- **Task description**
Repeat the lines below exactly as written, please, from the line with "blue arrow: (304, 183) -> (370, 174), moved" to the line with "blue square: (442, 226) -> (423, 210), moved", both lines included, and no others.

- **The input**
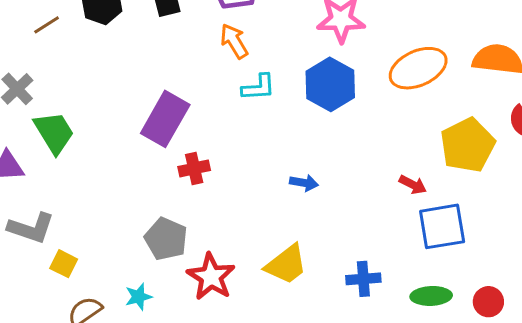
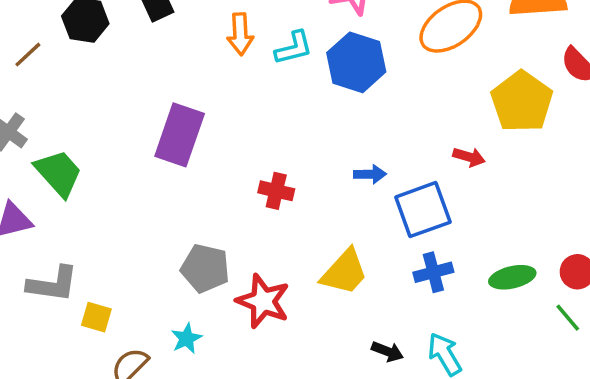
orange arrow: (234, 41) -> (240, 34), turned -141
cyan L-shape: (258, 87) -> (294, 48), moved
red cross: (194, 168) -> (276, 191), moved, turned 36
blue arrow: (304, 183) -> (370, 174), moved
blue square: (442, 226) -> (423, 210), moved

* * *

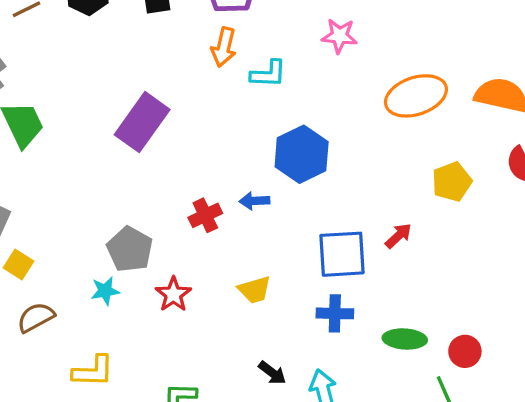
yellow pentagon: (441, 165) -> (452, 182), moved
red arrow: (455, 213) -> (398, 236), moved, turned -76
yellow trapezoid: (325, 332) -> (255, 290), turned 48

- **Solution for this problem**
blue arrow: (304, 183) -> (370, 174), moved
blue square: (442, 226) -> (423, 210), moved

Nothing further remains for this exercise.